start Material

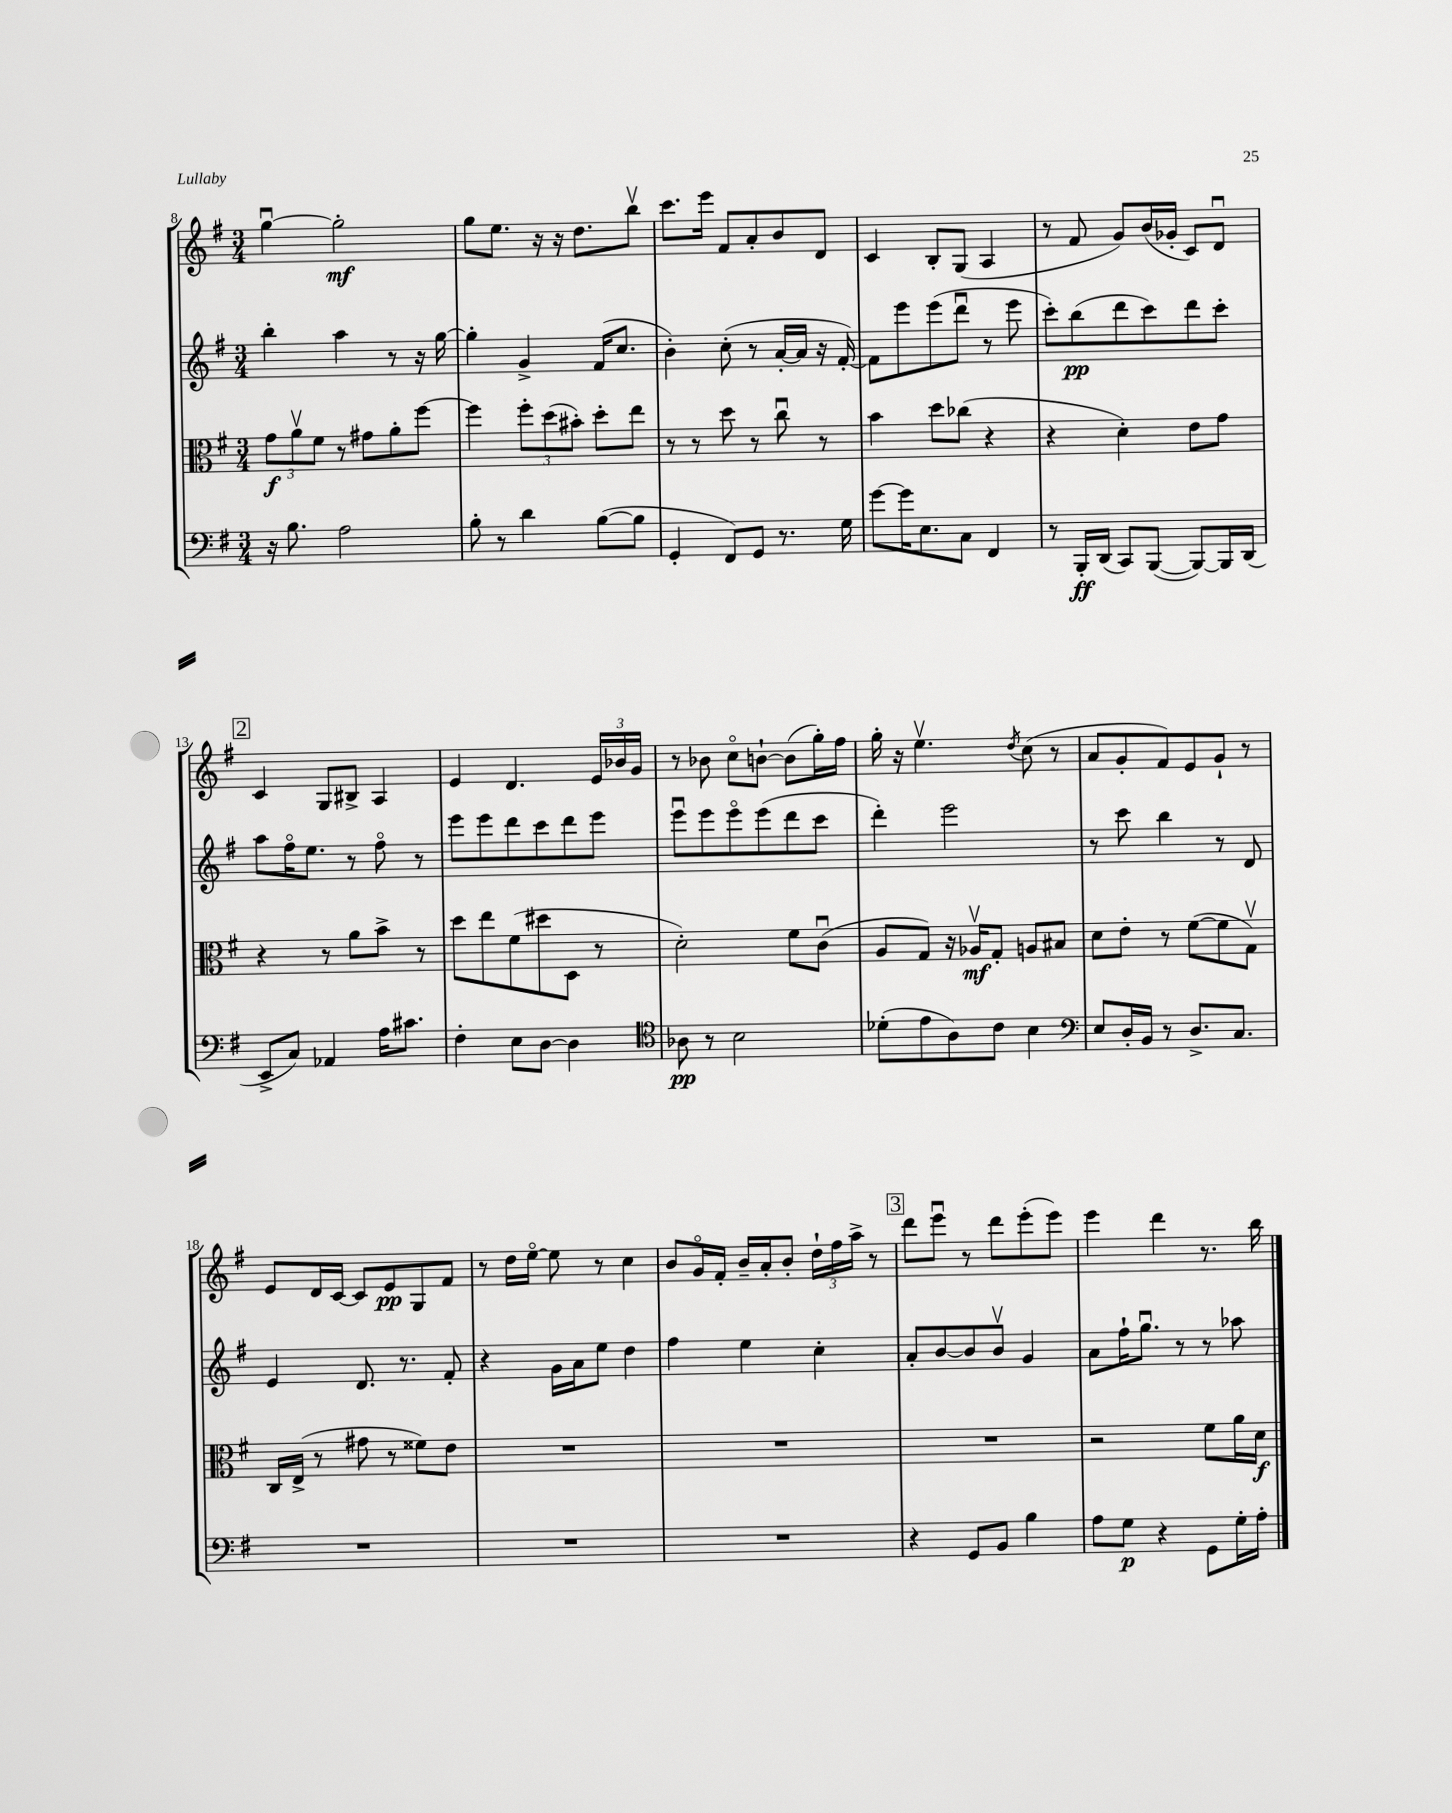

**kern	**kern	**kern	**kern
*staff4	*staff3	*staff2	*staff1
*clefF4	*clefC3	*clefG2	*clefG2
*k[f#]	*k[f#]	*k[f#]	*k[f#]
*M3/4	*M3/4	*M3/4	*M3/4
16r	12g	4bb'	[4ggu
8.B	.	.	.
.	12av	.	.
.	12f#	.	.
2A	8r	4aa	2gg']
.	8g#	.	.
.	8a'	8r	.
.	[8ff#	16r	.
.	.	[16gg	.
=	=	=	=
8B'	4ff#]	4gg']	8gg
8r	.	.	8.ee
4d	12ff#'	4g^	.
.	.	.	16r
.	(12dd	.	.
.	.	.	16r
.	12b#')	.	.
.	.	.	8.dd
([8B	8dd'	(16f#	.
.	.	8.cc	.
8B]	8ee	.	8bbv
=	=	=	=
4GG'	8r	4b')	8.ccc
.	8r	.	.
.	.	.	16eee
8FF#)	8dd	(8cc'	8f#
8GG	8r	8r	8a'
8.r	8ccu	[16a'	8b
.	.	16a]	.
.	8r	16r	8d
16G	.	[16f#')	.
=	=	=	=
[8g	4b	8f#]	4c
16g]	.	8eee	.
8.E	.	.	.
.	8dd	(8eee	8B'
8C	(8cc-	8dddu	(8G
4FF#	4r	8r	4A
.	.	8eee	.
=	=	=	=
8r	4r	8ccc')	8r
16BBB'	.	(8bb	8f#
(16DD	.	.	.
8CC)	4d')	8ddd	8g)
([8BBB	.	8ccc)	(16b
.	.	.	16g-'
8BBB_)	8e	8ddd	8c)
16BBB]	8g	8ccc'	8du
(16DD	.	.	.
=	=	=	=
8EE^	4r	8aa	4c
8C)	.	16ff#o	.
.	.	8.ee	.
4AA-	8r	.	8G
.	8a	8r	8B#^
16A	8b^	8ff#o	4A
8.c#	.	.	.
.	8r	8r	.
=	=	=	=
4F#'	8dd	8eee	4e
.	8ee	8eee	.
8E	(8f#	8ddd	4.d
[8D	8dd#	8ccc	.
4D]	8D	8ddd	.
.	8r	8eee	24e
.	.	.	24b-
.	.	.	24g
=	=	=	=
*clefC4	*	*	*
8A-	2d')	8eeeu	8r
8r	.	8eee	8b-
2B	.	8eeeo	8cco
.	.	(8eee	[8b`
.	8f#	8ddd	(8b]
.	(8cu	8ccc	16gg')
.	.	.	16ff#
=	=	=	=
(8d-'	8A	4ddd')	16gg'
.	.	.	16r
8e	8G)	.	4.eev
8A)	16r	2eee	.
.	16A-v	.	.
8c	8G'	.	.
.	.	.	8qdd
4B	8A	.	(8cc
.	8B#	.	8r
=	=	=	=
*clefF4	*	*	*
8E	8d	8r	8a
16D'	8e'	8ccc	8g'
16BB	.	.	.
8r	8r	4bb	8f#)
8.D^	([8f#	.	8e
.	8f#]	8r	8g`
8.C	.	.	.
.	8Gv)	8d	8r
=	=	=	=
2.r	16C	4e	8e
.	(16E^	.	.
.	8r	.	16d
.	.	.	[16c
.	8g#	8.d	8c]
.	8r	.	8e
.	.	8.r	.
.	8f##)	.	8G
.	8e	8f#'	8f#
=	=	=	=
2.r	2.r	4r	8r
.	.	.	16dd
.	.	.	[16eeo
.	.	16g	8ee]
.	.	16a	.
.	.	8ee	8r
.	.	4dd	4cc
=	=	=	=
2.r	2.r	4ff#	8b
.	.	.	16go
.	.	.	16f#'
.	.	4ee	16b~
.	.	.	16a'
.	.	.	8b'
.	.	4cc'	24dd`
.	.	.	24ff#
.	.	.	24aa^
.	.	.	8r
=	=	=	=
4r	2.r	8a'	8ddd
.	.	[8b	8eeeu
8GG	.	8b]	8r
8BB	.	8bv	8ddd
4B	.	4g	(8eee'
.	.	.	8eee)
=	=	=	=
8A	2r	8a	4eee
8G	.	16ff#`	.
.	.	8.ggu	.
4r	.	.	4ddd
.	.	8r	.
8GG	8f#	8r	8.r
16G'	16a	8aa-	.
16A'	16d	.	16bb
==	==	==	==
*-	*-	*-	*-
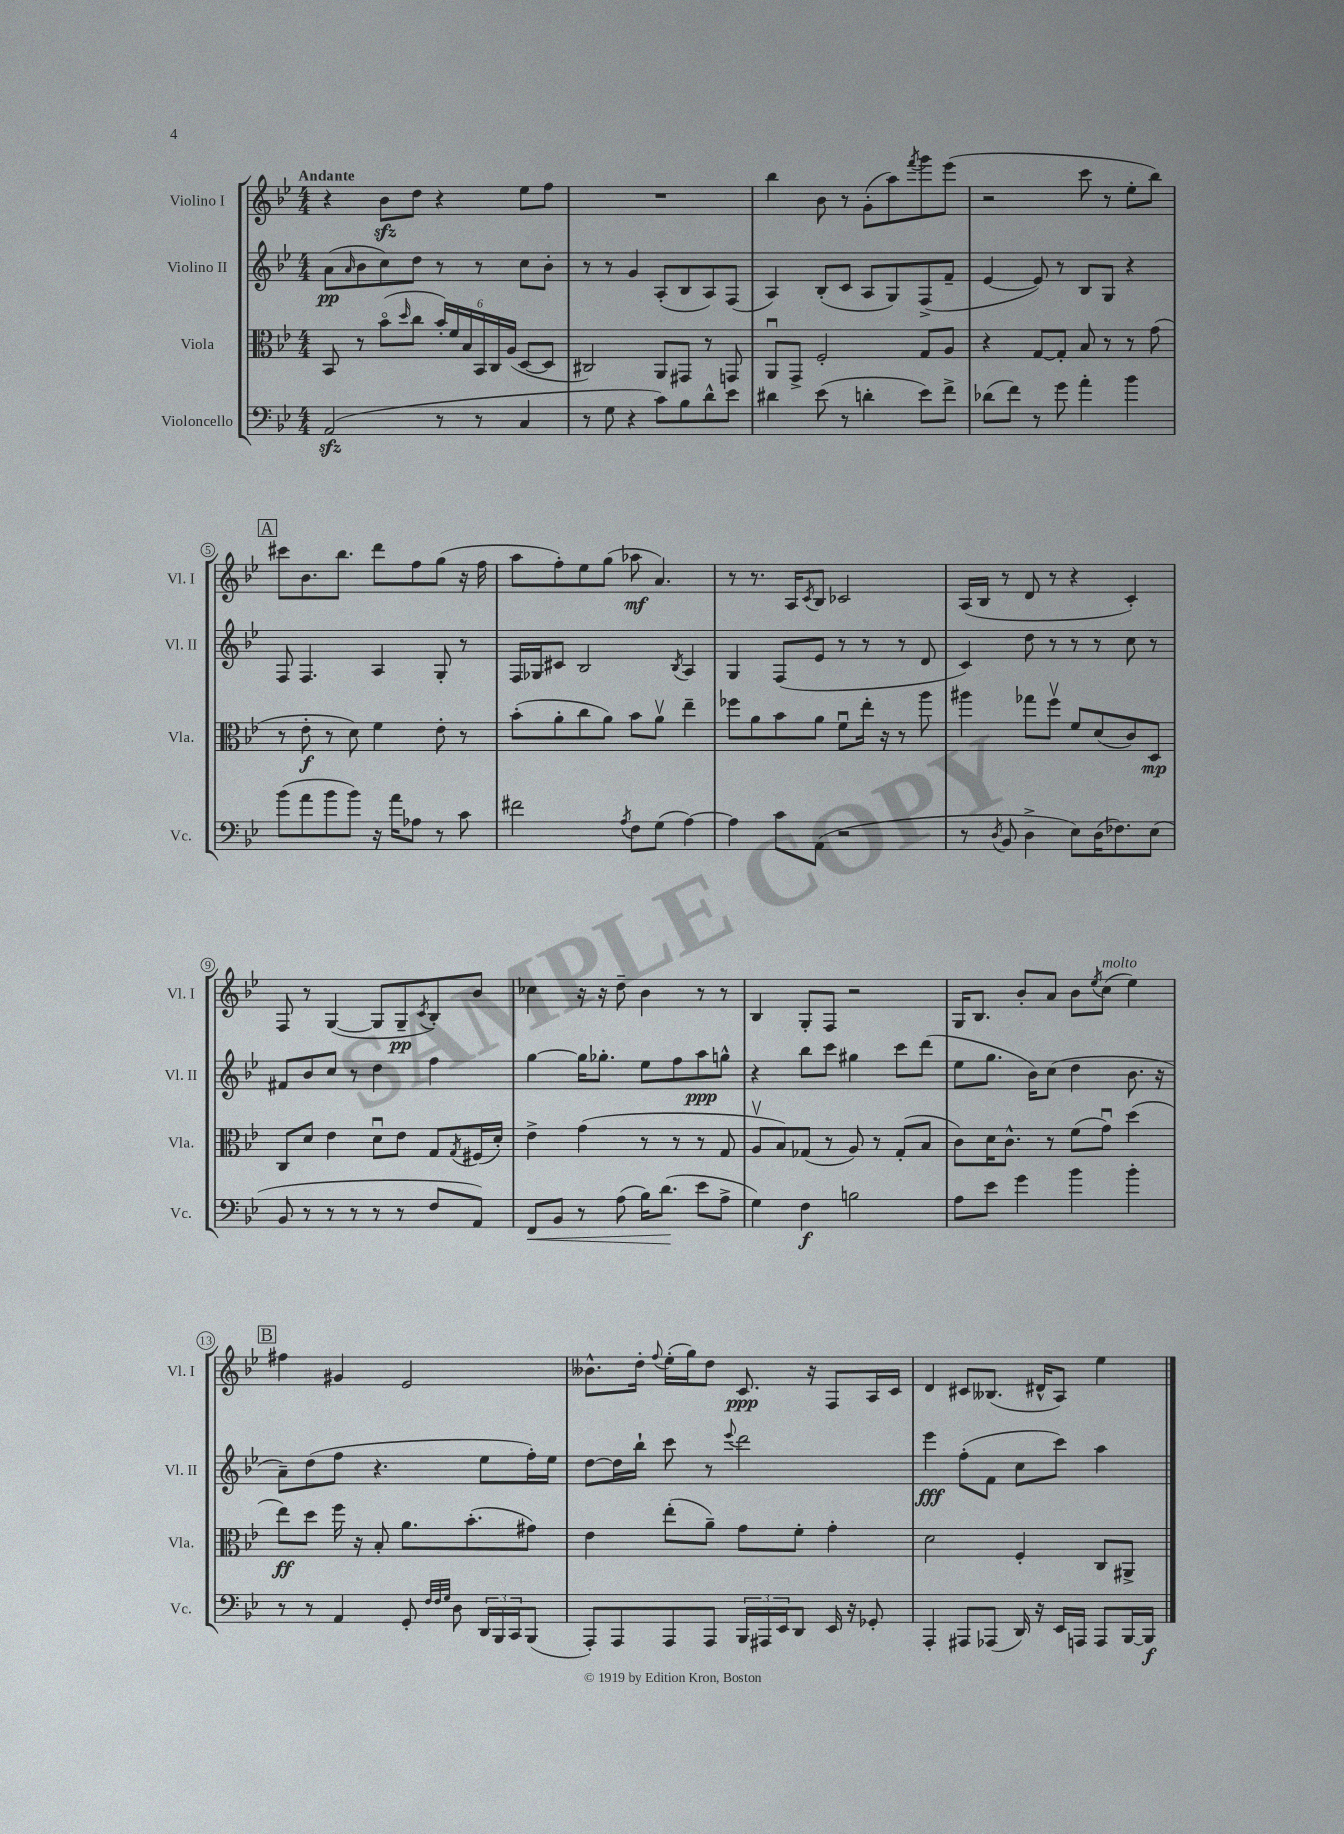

end Material

__Stated goal__: Convert the text lines of the records above into a JSON list of strings, one string per line, omitting blank lines and leaving out the pictures.

__Task response__:
[
  "**kern\t**kern\t**kern\t**kern",
  "*staff4\t*staff3\t*staff2\t*staff1",
  "*clefF4\t*clefC3\t*clefG2\t*clefG2",
  "*k[f#]\t*k[f#]\t*k[f#]\t*k[f#]",
  "*M3/4\t*M3/4\t*M3/4\t*M3/4",
  "16r\t12g\t4bb'\t[4ggu",
  "8.B\t.\t.\t.",
  ".\t12av\t.\t.",
  ".\t12f#\t.\t.",
  "2A\t8r\t4aa\t2gg']",
  ".\t8g#\t.\t.",
  ".\t8a'\t8r\t.",
  ".\t[8ff#\t16r\t.",
  ".\t.\t[16gg\t.",
  "=\t=\t=\t=",
  "8B'\t4ff#]\t4gg']\t8gg",
  "8r\t.\t.\t8.ee",
  "4d\t12ff#'\t4g^\t.",
  ".\t.\t.\t16r",
  ".\t(12dd\t.\t.",
  ".\t.\t.\t16r",
  ".\t12b#')\t.\t.",
  ".\t.\t.\t8.dd",
  "([8B\t8dd'\t(16f#\t.",
  ".\t.\t8.cc\t.",
  "8B]\t8ee\t.\t8bbv",
  "=\t=\t=\t=",
  "4GG'\t8r\t4b')\t8.ccc",
  ".\t8r\t.\t.",
  ".\t.\t.\t16eee",
  "8FF#)\t8dd\t(8cc'\t8f#",
  "8GG\t8r\t8r\t8a'",
  "8.r\t8ccu\t[16a'\t8b",
  ".\t.\t16a]\t.",
  ".\t8r\t16r\t8d",
  "16G\t.\t[16f#')\t.",
  "=\t=\t=\t=",
  "[8g\t4b\t8f#]\t4c",
  "16g]\t.\t8eee\t.",
  "8.E\t.\t.\t.",
  ".\t8dd\t(8eee\t8B'",
  "8C\t(8cc-\t8dddu\t(8G",
  "4FF#\t4r\t8r\t4A",
  ".\t.\t8eee\t.",
  "=\t=\t=\t=",
  "8r\t4r\t8ccc')\t8r",
  "16BBB'\t.\t(8bb\t8f#",
  "(16DD\t.\t.\t.",
  "8CC)\t4d')\t8ddd\t8g)",
  "([8BBB\t.\t8ccc)\t(16b",
  ".\t.\t.\t16g-'",
  "8BBB_)\t8e\t8ddd\t8c)",
  "16BBB]\t8g\t8ccc'\t8du",
  "(16DD\t.\t.\t.",
  "=\t=\t=\t=",
  "8EE^\t4r\t8aa\t4c",
  "8C)\t.\t16ff#o\t.",
  ".\t.\t8.ee\t.",
  "4AA-\t8r\t.\t8G",
  ".\t8a\t8r\t8B#^",
  "16A\t8b^\t8ff#o\t4A",
  "8.c#\t.\t.\t.",
  ".\t8r\t8r\t.",
  "=\t=\t=\t=",
  "4F#'\t8dd\t8eee\t4e",
  ".\t8ee\t8eee\t.",
  "8E\t(8f#\t8ddd\t4.d",
  "[8D\t8dd#\t8ccc\t.",
  "4D]\t8D\t8ddd\t.",
  ".\t8r\t8eee\t24e",
  ".\t.\t.\t24b-",
  ".\t.\t.\t24g",
  "=\t=\t=\t=",
  "*clefC4\t*\t*\t*",
  "8A-\t2d')\t8eeeu\t8r",
  "8r\t.\t8eee\t8b-",
  "2B\t.\t8eeeo\t8cco",
  ".\t.\t(8eee\t[8b`",
  ".\t8f#\t8ddd\t(8b]",
  ".\t(8cu\t8ccc\t16gg')",
  ".\t.\t.\t16ff#",
  "=\t=\t=\t=",
  "(8d-'\t8A\t4ddd')\t16gg'",
  ".\t.\t.\t16r",
  "8e\t8G)\t.\t4.eev",
  "8A)\t16r\t2eee\t.",
  ".\t16A-v\t.\t.",
  "8c\t8G'\t.\t.",
  ".\t.\t.\t8qdd",
  "4B\t8A\t.\t(8cc",
  ".\t8B#\t.\t8r",
  "=\t=\t=\t=",
  "*clefF4\t*\t*\t*",
  "8E\t8d\t8r\t8a",
  "16D'\t8e'\t8ccc\t8g'",
  "16BB\t.\t.\t.",
  "8r\t8r\t4bb\t8f#)",
  "8.D^\t([8f#\t.\t8e",
  ".\t8f#]\t8r\t8g`",
  "8.C\t.\t.\t.",
  ".\t8Gv)\t8d\t8r",
  "=\t=\t=\t=",
  "2.r\t16C\t4e\t8e",
  ".\t(16E^\t.\t.",
  ".\t8r\t.\t16d",
  ".\t.\t.\t[16c",
  ".\t8g#\t8.d\t8c]",
  ".\t8r\t.\t8e",
  ".\t.\t8.r\t.",
  ".\t8f##)\t.\t8G",
  ".\t8e\t8f#'\t8f#",
  "=\t=\t=\t=",
  "2.r\t2.r\t4r\t8r",
  ".\t.\t.\t16dd",
  ".\t.\t.\t[16eeo",
  ".\t.\t16g\t8ee]",
  ".\t.\t16a\t.",
  ".\t.\t8ee\t8r",
  ".\t.\t4dd\t4cc",
  "=\t=\t=\t=",
  "2.r\t2.r\t4ff#\t8b",
  ".\t.\t.\t16go",
  ".\t.\t.\t16f#'",
  ".\t.\t4ee\t16b~",
  ".\t.\t.\t16a'",
  ".\t.\t.\t8b'",
  ".\t.\t4cc'\t24dd`",
  ".\t.\t.\t24ff#",
  ".\t.\t.\t24aa^",
  ".\t.\t.\t8r",
  "=\t=\t=\t=",
  "4r\t2.r\t8a'\t8ddd",
  ".\t.\t[8b\t8eeeu",
  "8GG\t.\t8b]\t8r",
  "8BB\t.\t8bv\t8ddd",
  "4B\t.\t4g\t(8eee'",
  ".\t.\t.\t8eee)",
  "=\t=\t=\t=",
  "8A\t2r\t8a\t4eee",
  "8G\t.\t16ff#`\t.",
  ".\t.\t8.ggu\t.",
  "4r\t.\t.\t4ddd",
  ".\t.\t8r\t.",
  "8GG\t8f#\t8r\t8.r",
  "16G'\t16a\t8aa-\t.",
  "16A'\t16d\t.\t16bb",
  "==\t==\t==\t==",
  "*-\t*-\t*-\t*-"
]